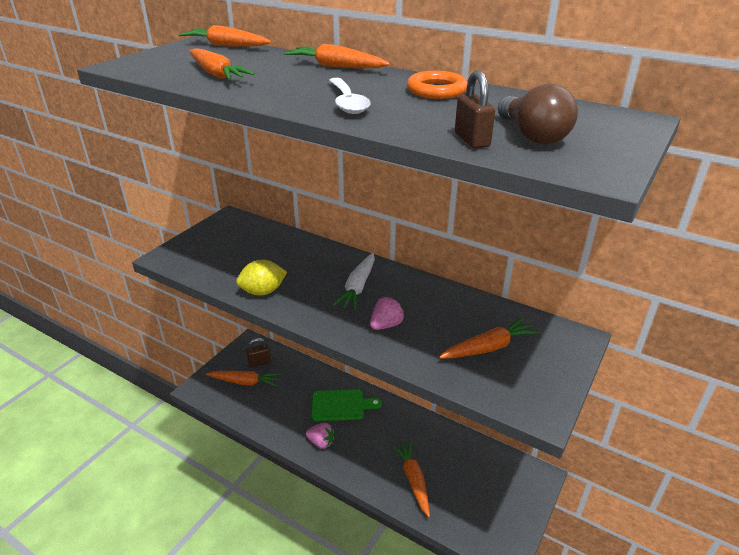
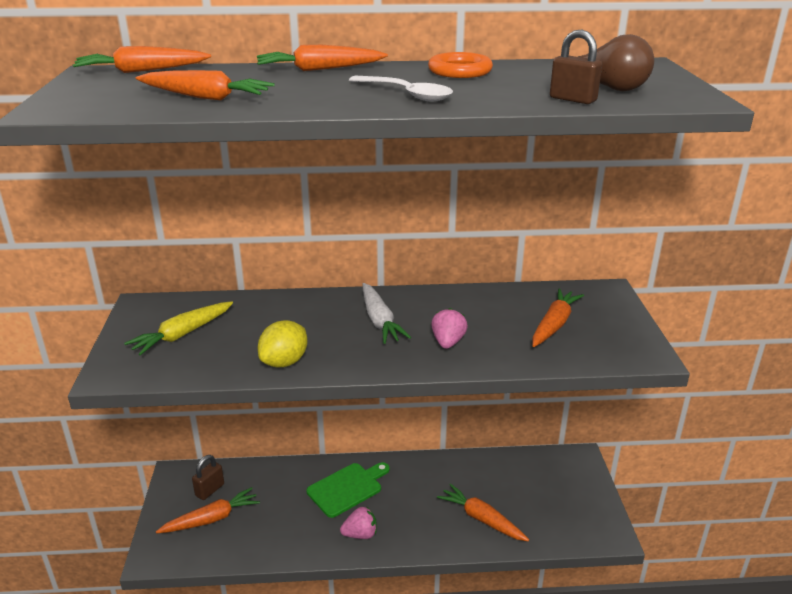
camera: 35 degrees left, 5 degrees down
(228, 247) = (182, 334): none -> yellow carrot

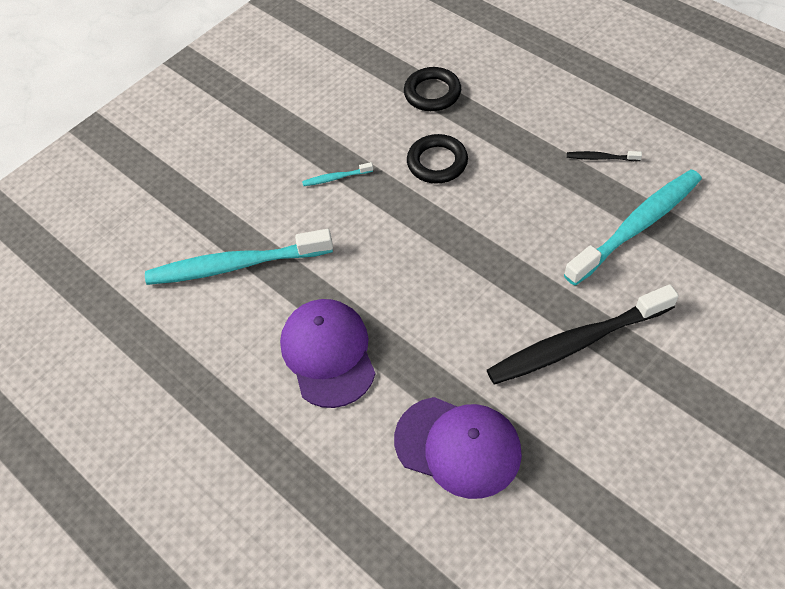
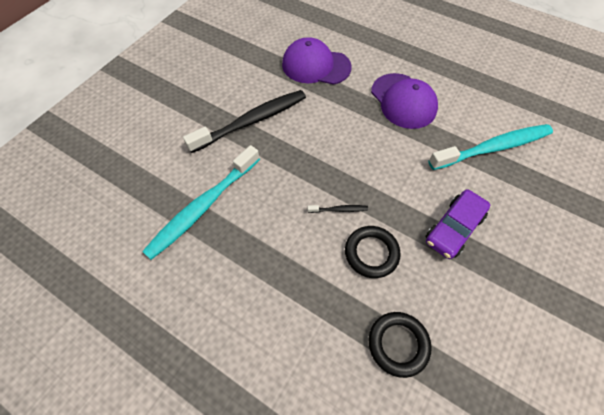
camera: 165 degrees right, 5 degrees up
(336, 178) = (453, 228): turquoise toothbrush -> purple car
(601, 158) = (226, 272): black toothbrush -> black toothbrush (339, 210)

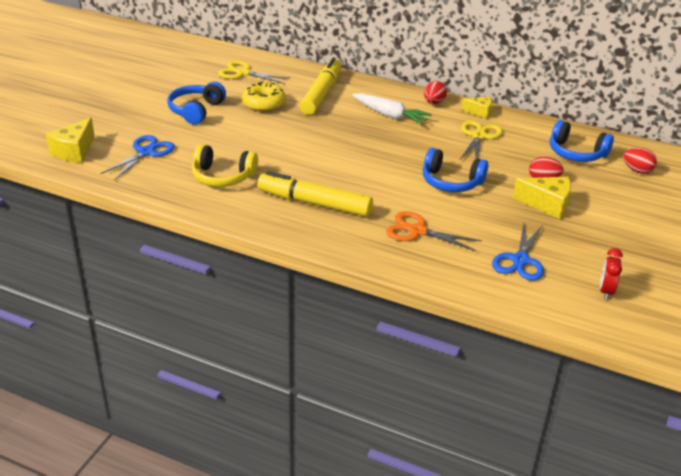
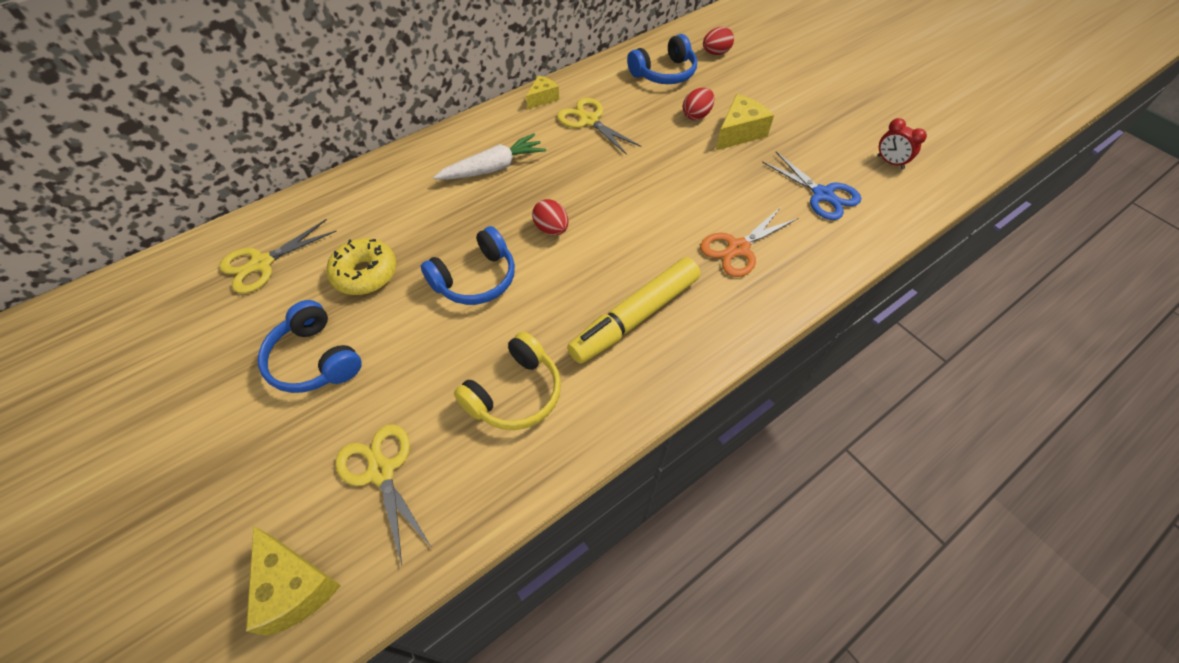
camera: 60 degrees left, 20 degrees up
(146, 152) = (381, 471): blue scissors -> yellow scissors
(321, 94) = (392, 206): yellow marker -> none
(434, 102) = (495, 122): red egg -> red egg (551, 229)
(451, 182) = (661, 180): blue headphones -> blue headphones (475, 279)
◇ ◇ ◇ ◇ ◇ ◇ ◇
» HOW TO COMPLETE THIS TASK:
Reproduce the final stretch of the data above: every line from the one holding "camera: 60 degrees left, 20 degrees up" through the end, inclusive, exactly as written and nothing else.

» SOLVED PROBLEM:
camera: 60 degrees left, 20 degrees up
(146, 152) = (381, 471): blue scissors -> yellow scissors
(321, 94) = (392, 206): yellow marker -> none
(434, 102) = (495, 122): red egg -> red egg (551, 229)
(451, 182) = (661, 180): blue headphones -> blue headphones (475, 279)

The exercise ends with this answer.